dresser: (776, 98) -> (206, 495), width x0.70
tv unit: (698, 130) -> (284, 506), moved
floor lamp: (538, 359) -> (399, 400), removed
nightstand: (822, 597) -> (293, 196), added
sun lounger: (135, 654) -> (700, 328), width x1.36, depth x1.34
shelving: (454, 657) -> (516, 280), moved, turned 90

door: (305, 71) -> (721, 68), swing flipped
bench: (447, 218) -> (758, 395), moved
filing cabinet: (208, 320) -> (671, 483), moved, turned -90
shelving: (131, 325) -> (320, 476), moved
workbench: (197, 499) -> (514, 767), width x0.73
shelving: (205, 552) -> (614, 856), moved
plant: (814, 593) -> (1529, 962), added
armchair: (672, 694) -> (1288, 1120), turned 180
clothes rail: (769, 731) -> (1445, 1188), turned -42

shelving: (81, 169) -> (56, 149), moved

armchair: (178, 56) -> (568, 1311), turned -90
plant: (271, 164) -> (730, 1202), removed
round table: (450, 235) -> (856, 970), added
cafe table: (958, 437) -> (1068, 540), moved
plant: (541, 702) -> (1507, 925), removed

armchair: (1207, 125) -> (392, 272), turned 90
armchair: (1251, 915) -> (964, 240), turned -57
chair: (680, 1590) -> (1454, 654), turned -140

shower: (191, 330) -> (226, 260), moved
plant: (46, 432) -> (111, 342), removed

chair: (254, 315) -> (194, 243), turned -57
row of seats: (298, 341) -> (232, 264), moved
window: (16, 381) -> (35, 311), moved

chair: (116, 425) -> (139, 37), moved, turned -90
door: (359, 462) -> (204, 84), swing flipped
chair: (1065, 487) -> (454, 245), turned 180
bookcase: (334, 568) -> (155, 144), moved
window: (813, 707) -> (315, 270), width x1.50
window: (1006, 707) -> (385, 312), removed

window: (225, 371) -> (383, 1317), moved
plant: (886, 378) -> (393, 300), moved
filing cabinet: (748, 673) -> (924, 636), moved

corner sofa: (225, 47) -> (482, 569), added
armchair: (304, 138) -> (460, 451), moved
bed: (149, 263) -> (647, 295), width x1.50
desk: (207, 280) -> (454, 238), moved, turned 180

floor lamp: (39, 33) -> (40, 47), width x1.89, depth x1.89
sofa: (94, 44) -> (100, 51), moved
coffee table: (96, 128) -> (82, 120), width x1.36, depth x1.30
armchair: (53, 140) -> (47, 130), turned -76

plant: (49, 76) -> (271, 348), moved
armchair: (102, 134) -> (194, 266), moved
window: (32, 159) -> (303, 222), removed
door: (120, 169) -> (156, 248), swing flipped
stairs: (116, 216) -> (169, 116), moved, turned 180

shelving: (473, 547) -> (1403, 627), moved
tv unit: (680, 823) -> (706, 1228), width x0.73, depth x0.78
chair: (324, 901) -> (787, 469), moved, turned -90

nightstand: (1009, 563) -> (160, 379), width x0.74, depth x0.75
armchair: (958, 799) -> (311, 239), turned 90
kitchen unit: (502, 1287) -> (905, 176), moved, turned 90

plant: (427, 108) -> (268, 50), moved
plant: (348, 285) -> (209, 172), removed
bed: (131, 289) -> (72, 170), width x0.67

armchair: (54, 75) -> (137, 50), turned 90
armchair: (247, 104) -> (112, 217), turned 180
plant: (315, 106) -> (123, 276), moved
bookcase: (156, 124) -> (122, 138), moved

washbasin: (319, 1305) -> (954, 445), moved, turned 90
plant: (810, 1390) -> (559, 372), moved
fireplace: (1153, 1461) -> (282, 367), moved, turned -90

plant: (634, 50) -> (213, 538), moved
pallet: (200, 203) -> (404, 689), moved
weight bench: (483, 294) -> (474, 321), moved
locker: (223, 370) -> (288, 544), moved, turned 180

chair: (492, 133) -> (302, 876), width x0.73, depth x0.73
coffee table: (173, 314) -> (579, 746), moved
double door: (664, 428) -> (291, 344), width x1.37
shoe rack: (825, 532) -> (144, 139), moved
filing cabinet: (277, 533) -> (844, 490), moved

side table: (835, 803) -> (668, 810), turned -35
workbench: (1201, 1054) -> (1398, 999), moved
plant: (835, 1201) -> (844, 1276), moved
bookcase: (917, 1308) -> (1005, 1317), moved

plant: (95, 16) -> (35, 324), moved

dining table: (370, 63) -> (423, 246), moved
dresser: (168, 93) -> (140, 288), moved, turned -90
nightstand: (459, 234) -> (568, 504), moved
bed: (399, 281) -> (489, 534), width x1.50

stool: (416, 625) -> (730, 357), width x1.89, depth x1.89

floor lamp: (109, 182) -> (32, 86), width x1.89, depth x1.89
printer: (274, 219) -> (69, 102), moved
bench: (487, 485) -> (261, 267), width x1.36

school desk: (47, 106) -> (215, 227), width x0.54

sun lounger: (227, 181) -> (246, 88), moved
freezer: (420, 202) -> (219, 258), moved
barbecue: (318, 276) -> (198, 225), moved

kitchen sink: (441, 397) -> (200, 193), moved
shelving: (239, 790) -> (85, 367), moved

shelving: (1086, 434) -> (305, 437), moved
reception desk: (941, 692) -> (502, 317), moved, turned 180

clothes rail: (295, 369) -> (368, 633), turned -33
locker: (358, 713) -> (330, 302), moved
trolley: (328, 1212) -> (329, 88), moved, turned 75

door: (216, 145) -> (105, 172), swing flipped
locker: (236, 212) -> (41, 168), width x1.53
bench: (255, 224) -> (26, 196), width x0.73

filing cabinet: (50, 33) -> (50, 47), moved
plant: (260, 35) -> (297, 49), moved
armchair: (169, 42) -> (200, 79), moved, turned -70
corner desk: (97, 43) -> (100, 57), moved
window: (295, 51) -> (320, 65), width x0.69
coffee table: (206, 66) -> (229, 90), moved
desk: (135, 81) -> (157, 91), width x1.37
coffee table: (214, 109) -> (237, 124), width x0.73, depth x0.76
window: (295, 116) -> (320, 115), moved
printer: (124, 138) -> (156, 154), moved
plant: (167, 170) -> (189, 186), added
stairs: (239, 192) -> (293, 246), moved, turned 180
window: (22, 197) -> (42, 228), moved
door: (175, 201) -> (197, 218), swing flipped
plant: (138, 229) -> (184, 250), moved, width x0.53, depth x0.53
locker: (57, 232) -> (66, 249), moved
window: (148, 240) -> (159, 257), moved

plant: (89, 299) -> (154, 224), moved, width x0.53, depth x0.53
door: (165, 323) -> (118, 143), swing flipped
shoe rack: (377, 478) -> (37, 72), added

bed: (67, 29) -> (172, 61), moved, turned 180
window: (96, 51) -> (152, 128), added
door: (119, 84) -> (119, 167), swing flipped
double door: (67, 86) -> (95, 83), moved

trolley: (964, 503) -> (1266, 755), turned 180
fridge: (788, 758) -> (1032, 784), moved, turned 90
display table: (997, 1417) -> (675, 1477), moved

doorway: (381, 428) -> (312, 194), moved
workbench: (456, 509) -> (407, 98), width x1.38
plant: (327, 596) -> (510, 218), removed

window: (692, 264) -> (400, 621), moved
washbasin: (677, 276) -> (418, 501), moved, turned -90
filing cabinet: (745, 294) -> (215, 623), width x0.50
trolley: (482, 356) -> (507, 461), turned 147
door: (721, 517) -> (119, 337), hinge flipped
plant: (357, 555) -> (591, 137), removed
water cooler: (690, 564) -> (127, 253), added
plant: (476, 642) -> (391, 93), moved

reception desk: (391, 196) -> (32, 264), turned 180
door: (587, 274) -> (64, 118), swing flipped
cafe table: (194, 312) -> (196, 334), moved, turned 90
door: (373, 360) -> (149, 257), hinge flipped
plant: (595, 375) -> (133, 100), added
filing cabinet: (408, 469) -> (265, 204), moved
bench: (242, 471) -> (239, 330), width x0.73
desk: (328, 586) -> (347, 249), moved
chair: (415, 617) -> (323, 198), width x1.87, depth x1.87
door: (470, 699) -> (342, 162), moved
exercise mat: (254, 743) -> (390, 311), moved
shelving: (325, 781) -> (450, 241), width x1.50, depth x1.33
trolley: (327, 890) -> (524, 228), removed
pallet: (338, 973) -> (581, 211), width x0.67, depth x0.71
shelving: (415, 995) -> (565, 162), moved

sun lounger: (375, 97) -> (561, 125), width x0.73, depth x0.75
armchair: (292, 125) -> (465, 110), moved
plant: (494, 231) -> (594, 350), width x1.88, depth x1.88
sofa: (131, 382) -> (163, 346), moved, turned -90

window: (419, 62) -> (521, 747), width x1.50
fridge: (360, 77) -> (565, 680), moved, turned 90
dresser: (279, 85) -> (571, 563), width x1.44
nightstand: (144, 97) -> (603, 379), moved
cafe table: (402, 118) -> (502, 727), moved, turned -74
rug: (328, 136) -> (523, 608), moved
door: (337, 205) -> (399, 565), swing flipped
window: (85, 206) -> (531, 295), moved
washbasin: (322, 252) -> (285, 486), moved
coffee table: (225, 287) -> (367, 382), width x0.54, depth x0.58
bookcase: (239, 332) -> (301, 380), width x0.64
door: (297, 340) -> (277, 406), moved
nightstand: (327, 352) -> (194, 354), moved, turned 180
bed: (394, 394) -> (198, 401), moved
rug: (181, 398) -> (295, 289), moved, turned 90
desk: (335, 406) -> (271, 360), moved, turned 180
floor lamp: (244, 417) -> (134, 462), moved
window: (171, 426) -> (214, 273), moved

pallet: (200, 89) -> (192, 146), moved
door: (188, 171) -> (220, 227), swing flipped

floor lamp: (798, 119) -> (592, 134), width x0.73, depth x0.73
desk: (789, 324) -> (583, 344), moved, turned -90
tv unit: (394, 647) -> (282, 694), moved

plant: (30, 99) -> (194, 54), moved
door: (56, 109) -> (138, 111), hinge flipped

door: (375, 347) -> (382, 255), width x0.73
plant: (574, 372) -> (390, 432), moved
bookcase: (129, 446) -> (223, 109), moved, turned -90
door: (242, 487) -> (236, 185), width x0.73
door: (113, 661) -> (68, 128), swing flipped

· · · ·

Start with the first line of the data and print every line exactly. The line containing "armchair: (178, 56)" is the last one to include.

dresser: (776, 98) -> (206, 495), width x0.70
tv unit: (698, 130) -> (284, 506), moved
floor lamp: (538, 359) -> (399, 400), removed
nightstand: (822, 597) -> (293, 196), added
sun lounger: (135, 654) -> (700, 328), width x1.36, depth x1.34
shelving: (454, 657) -> (516, 280), moved, turned 90

door: (305, 71) -> (721, 68), swing flipped
bench: (447, 218) -> (758, 395), moved
filing cabinet: (208, 320) -> (671, 483), moved, turned -90
shelving: (131, 325) -> (320, 476), moved
workbench: (197, 499) -> (514, 767), width x0.73
shelving: (205, 552) -> (614, 856), moved
plant: (814, 593) -> (1529, 962), added
armchair: (672, 694) -> (1288, 1120), turned 180
clothes rail: (769, 731) -> (1445, 1188), turned -42

shelving: (81, 169) -> (56, 149), moved

armchair: (178, 56) -> (568, 1311), turned -90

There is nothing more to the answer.